◆ What you are asked to do
Of the lines in the data below, write out exactly those from the one holding "red brick F2:F3" through the one holding "pink round brick N1 level 2 -> none", both included.

##### Records for this task

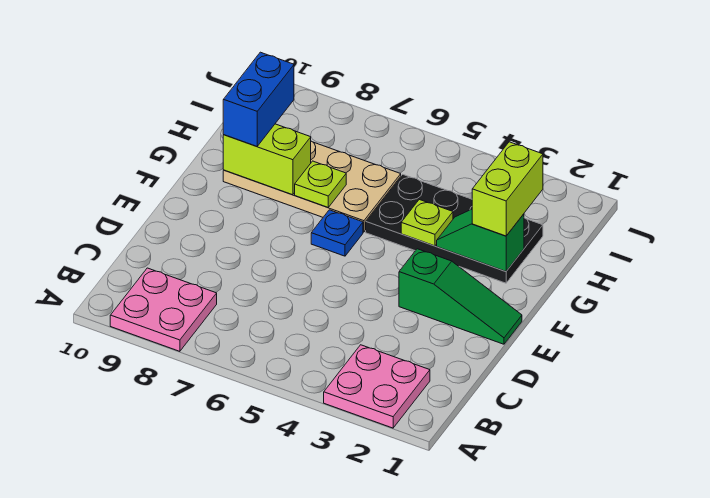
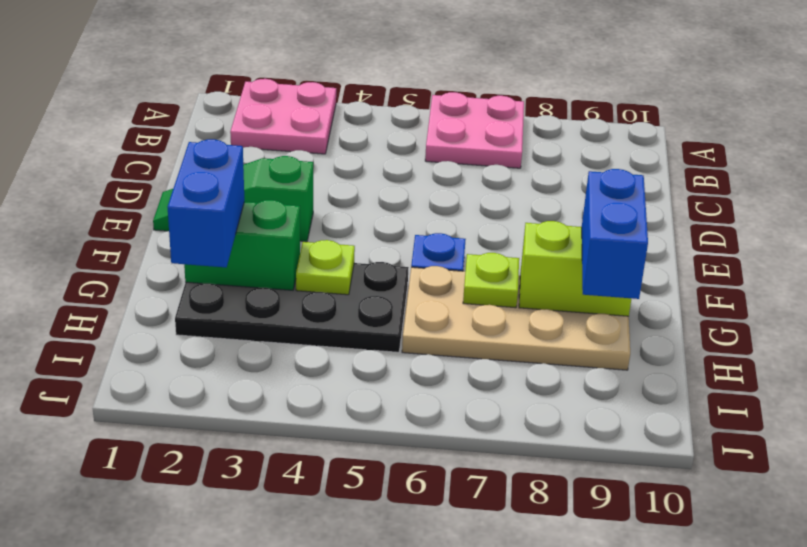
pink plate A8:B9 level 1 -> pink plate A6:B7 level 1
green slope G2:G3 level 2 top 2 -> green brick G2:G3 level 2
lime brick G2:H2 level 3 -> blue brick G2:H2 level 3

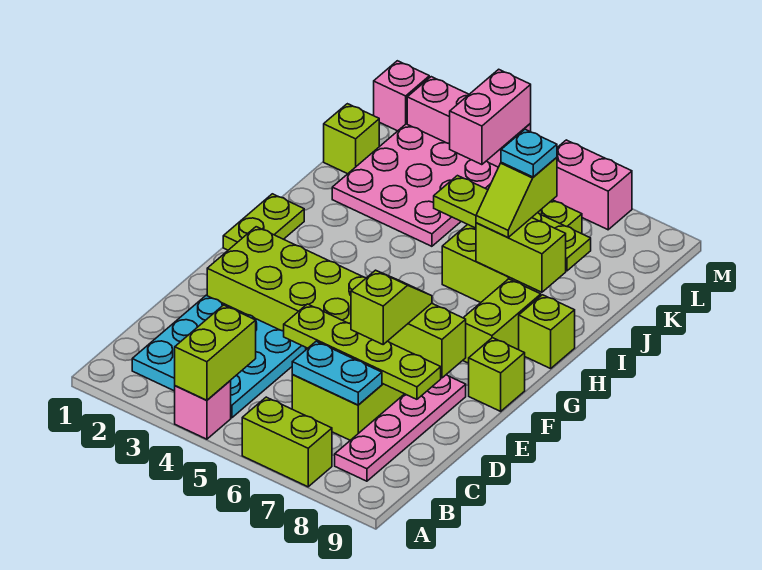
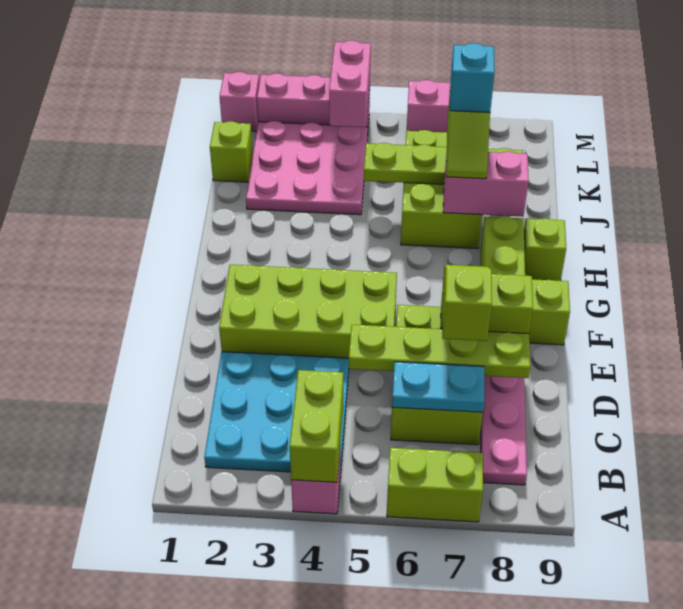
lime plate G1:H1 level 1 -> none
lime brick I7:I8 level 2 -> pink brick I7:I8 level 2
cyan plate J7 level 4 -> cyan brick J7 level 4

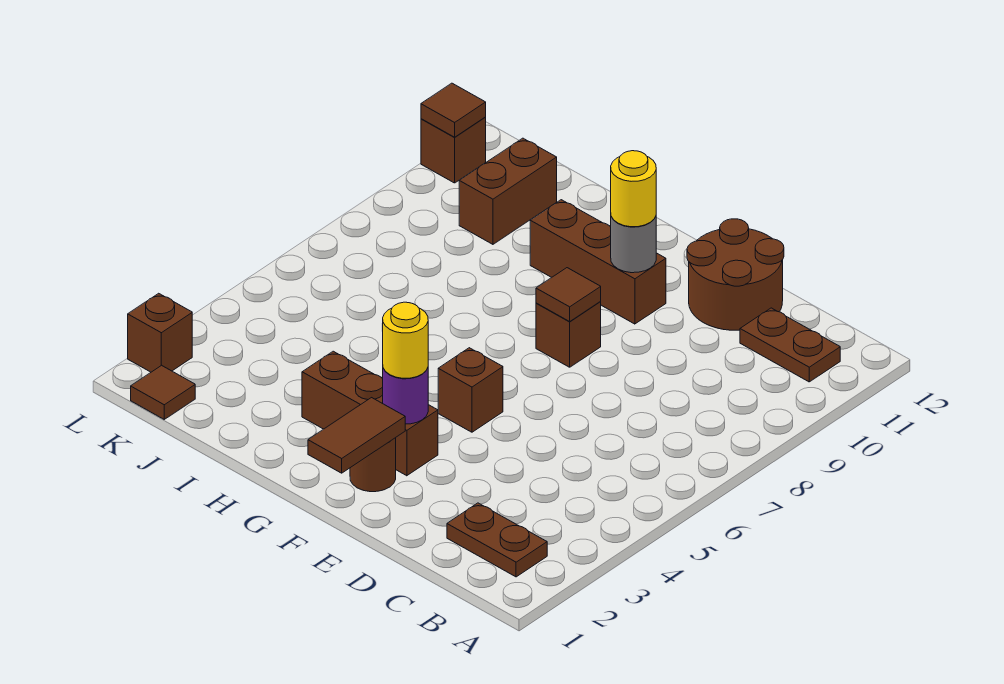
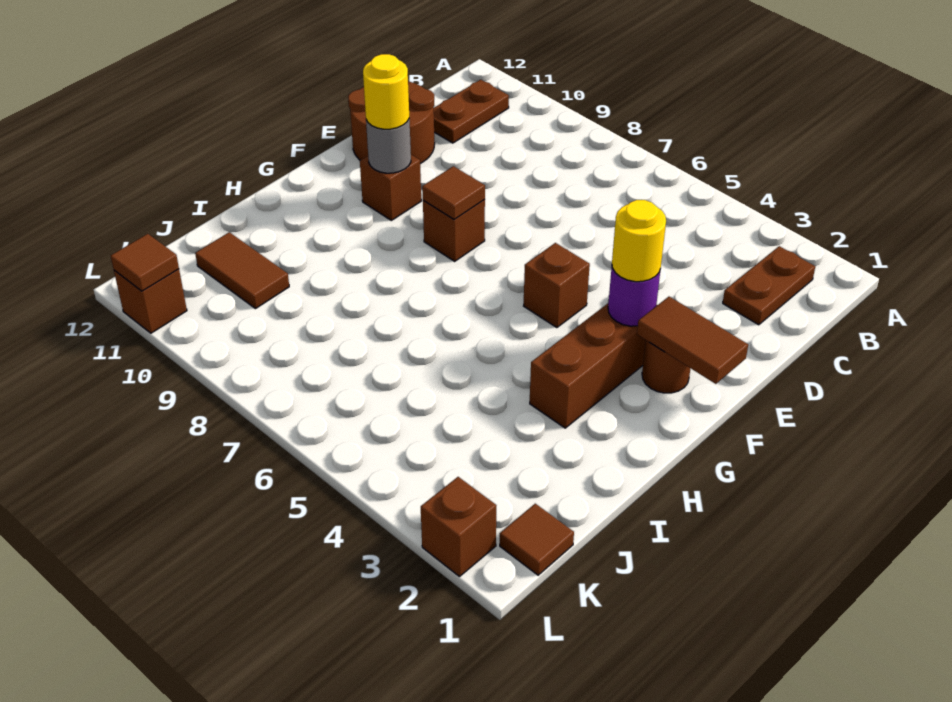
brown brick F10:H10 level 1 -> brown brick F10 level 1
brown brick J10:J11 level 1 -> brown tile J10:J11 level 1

##########
##### Records for this task

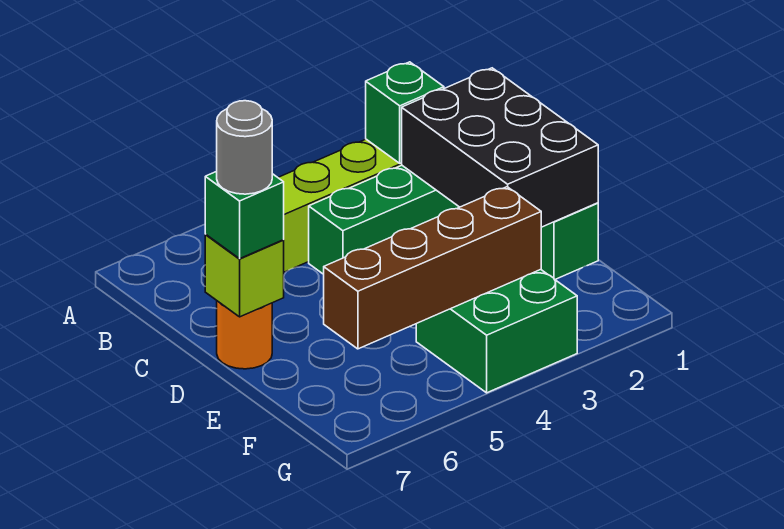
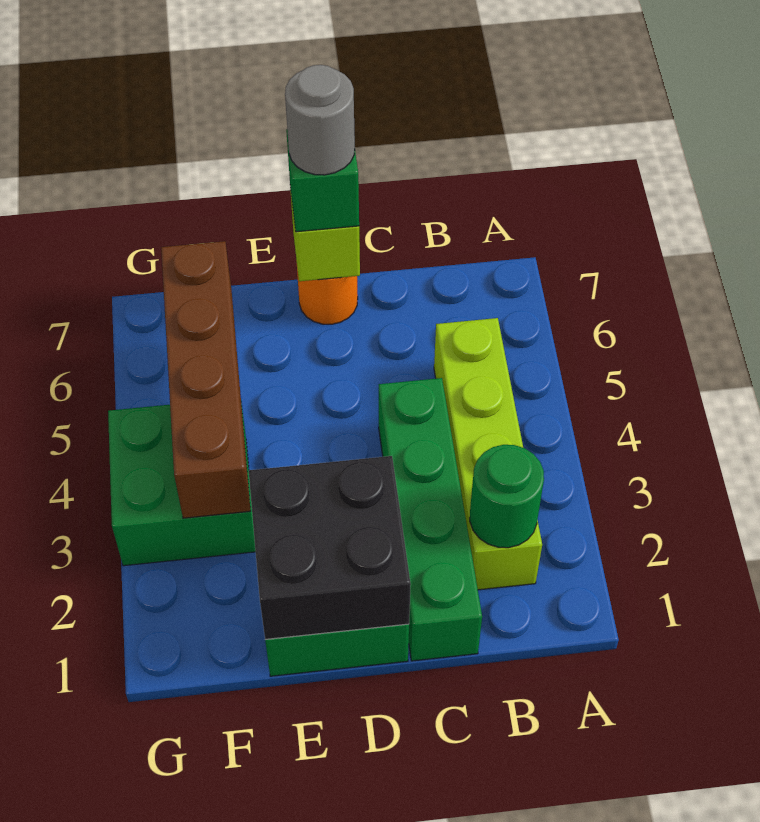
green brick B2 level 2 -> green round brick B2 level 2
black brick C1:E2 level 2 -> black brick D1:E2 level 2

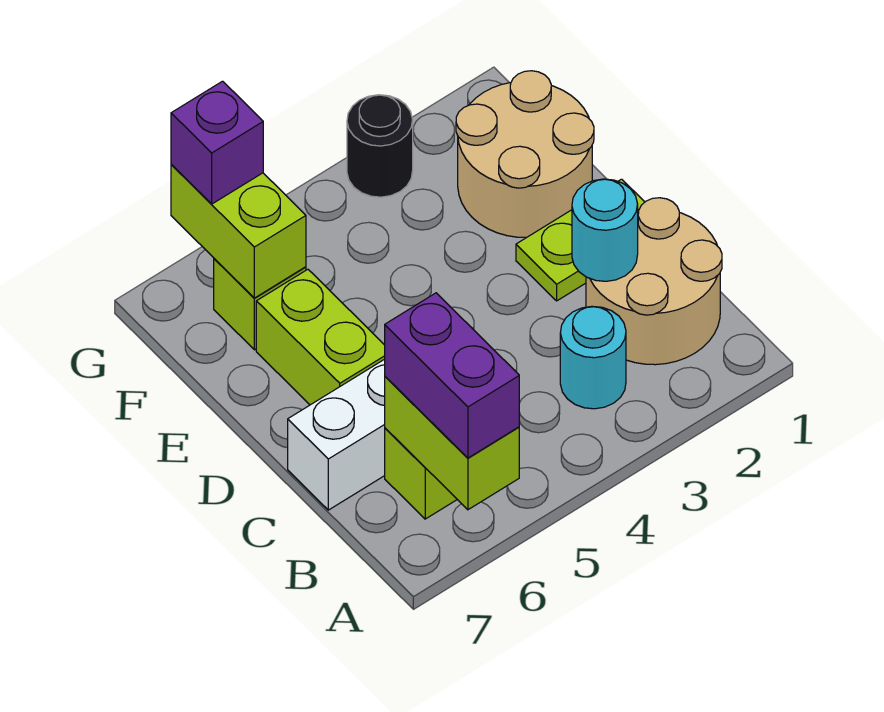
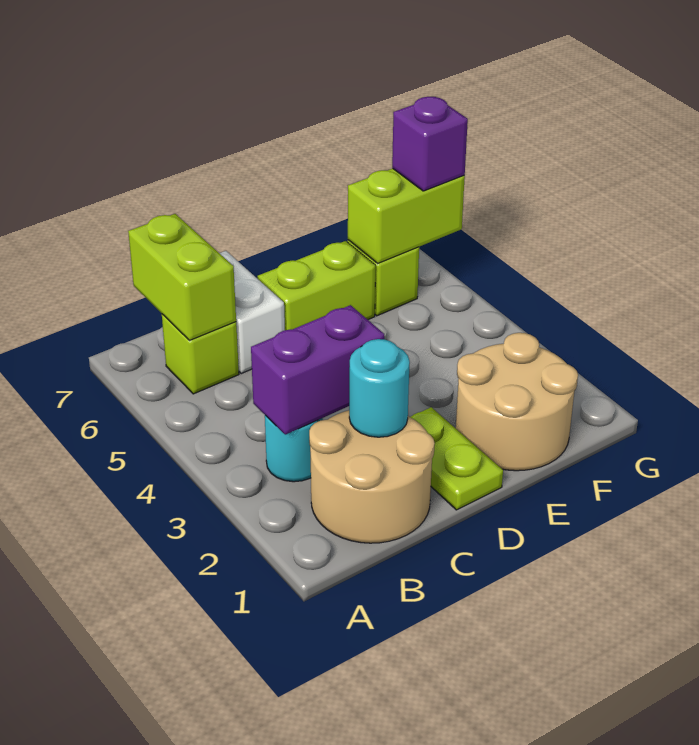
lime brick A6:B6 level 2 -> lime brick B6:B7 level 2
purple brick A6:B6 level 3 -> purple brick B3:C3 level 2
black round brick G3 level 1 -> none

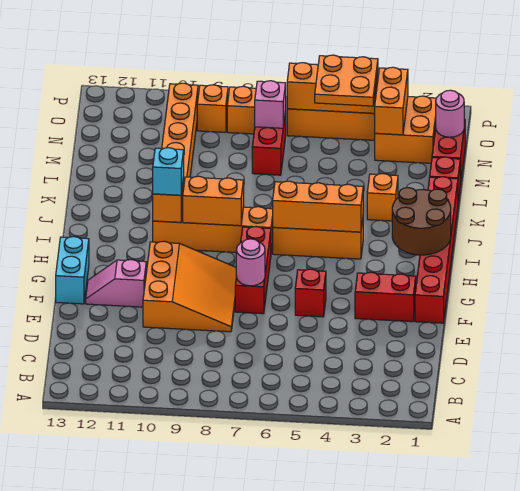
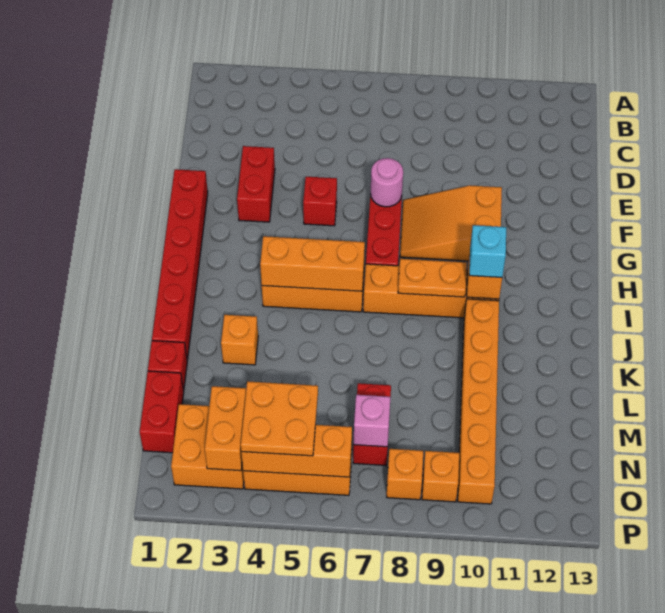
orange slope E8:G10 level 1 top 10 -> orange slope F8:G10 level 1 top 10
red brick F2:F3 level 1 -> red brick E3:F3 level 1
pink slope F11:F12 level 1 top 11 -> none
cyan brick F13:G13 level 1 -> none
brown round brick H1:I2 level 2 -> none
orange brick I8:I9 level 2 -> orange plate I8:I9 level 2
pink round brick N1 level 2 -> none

##########

◆ Your response
red brick F2:F3 level 1 -> red brick E3:F3 level 1
pink slope F11:F12 level 1 top 11 -> none
cyan brick F13:G13 level 1 -> none
brown round brick H1:I2 level 2 -> none
orange brick I8:I9 level 2 -> orange plate I8:I9 level 2
pink round brick N1 level 2 -> none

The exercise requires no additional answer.